INPUT: Begin

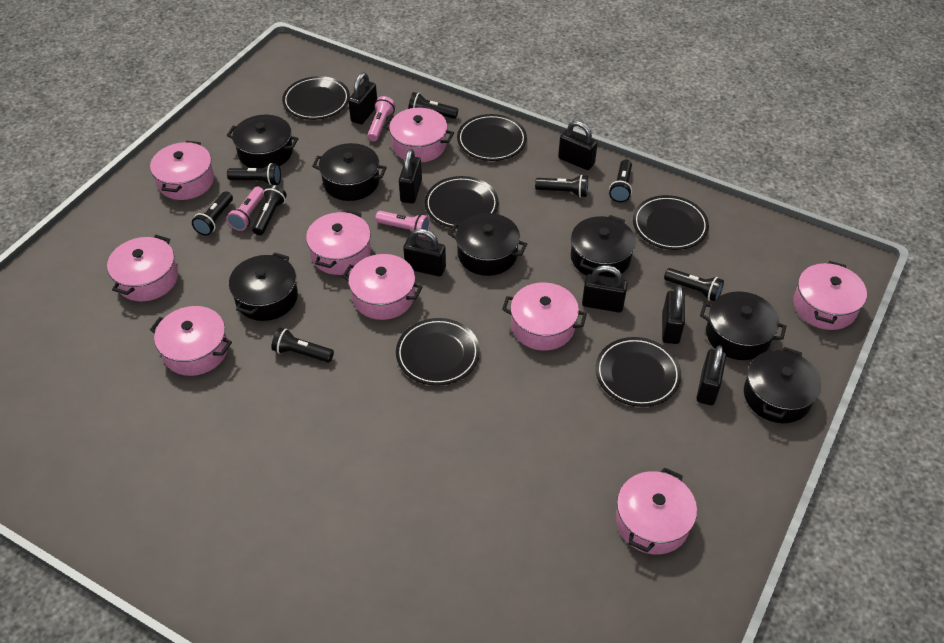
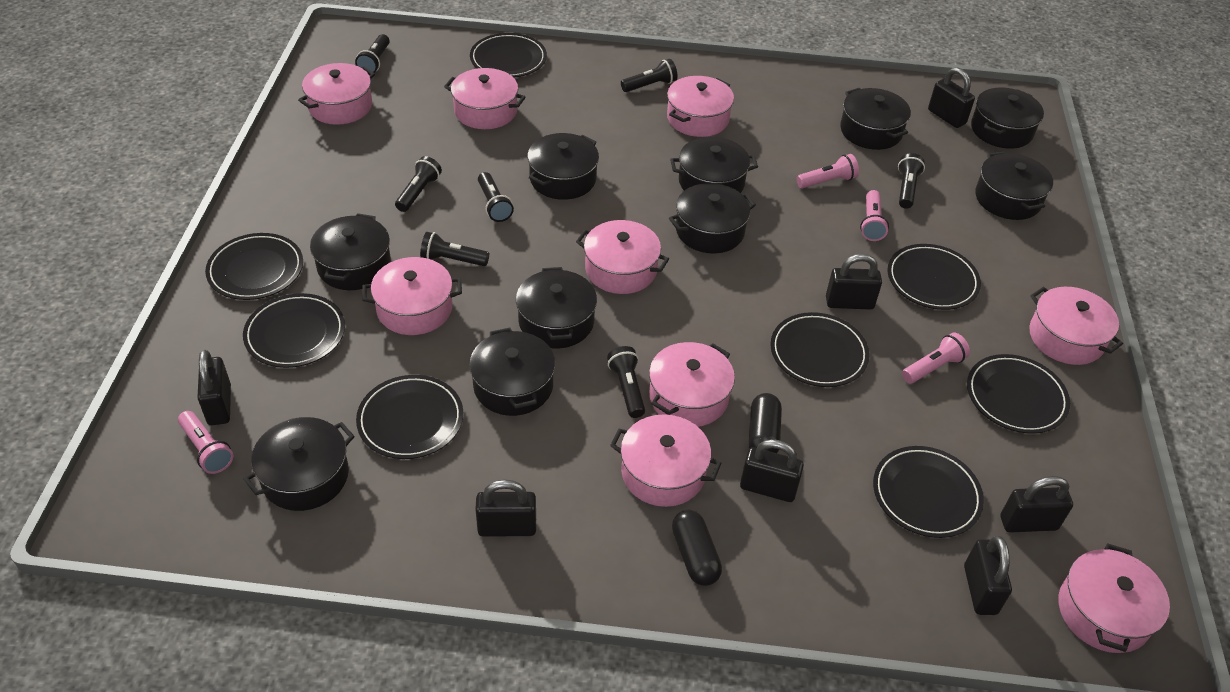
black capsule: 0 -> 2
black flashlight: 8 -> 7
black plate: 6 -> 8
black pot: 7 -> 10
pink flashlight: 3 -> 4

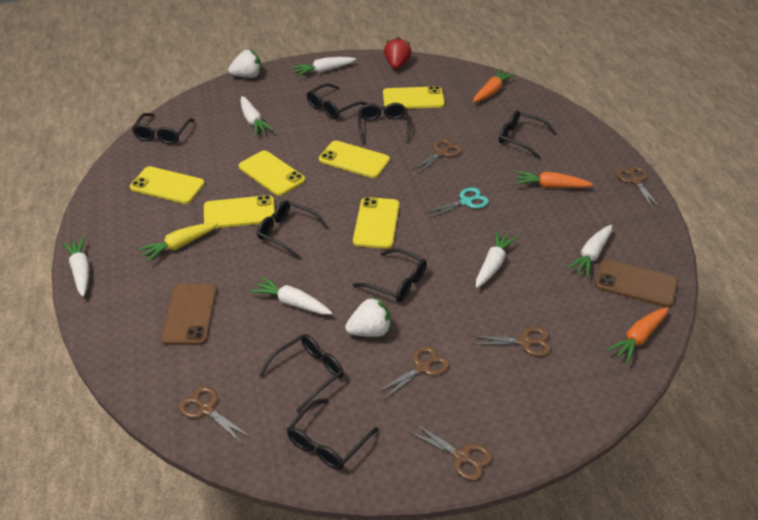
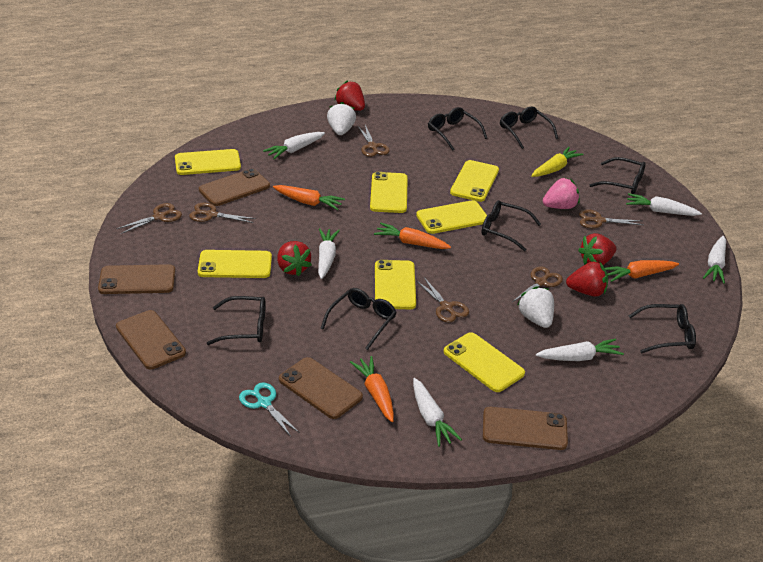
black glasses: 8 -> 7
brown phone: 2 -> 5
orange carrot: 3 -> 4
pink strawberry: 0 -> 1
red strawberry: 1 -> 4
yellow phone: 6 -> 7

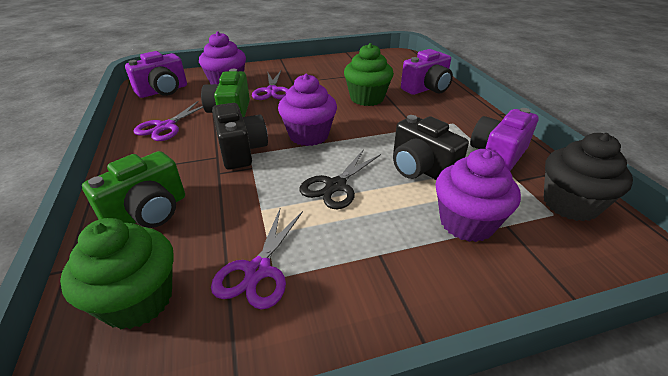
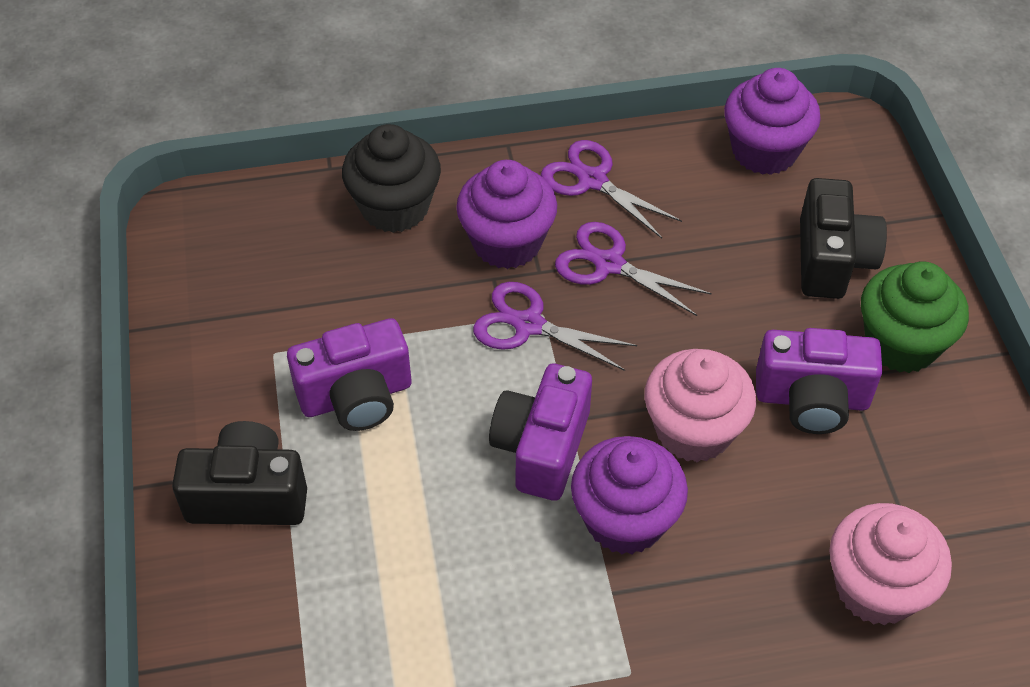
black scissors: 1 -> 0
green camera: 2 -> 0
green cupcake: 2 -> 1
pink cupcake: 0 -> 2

INPUT: End

TRY IT: Extract, word for word, every line from the one containing "orange carrot: 3 -> 4" to the end of the data above, both ends included, and leave out the pictures.

OUTPUT FOR THIS TASK:
orange carrot: 3 -> 4
pink strawberry: 0 -> 1
red strawberry: 1 -> 4
yellow phone: 6 -> 7

black scissors: 1 -> 0
green camera: 2 -> 0
green cupcake: 2 -> 1
pink cupcake: 0 -> 2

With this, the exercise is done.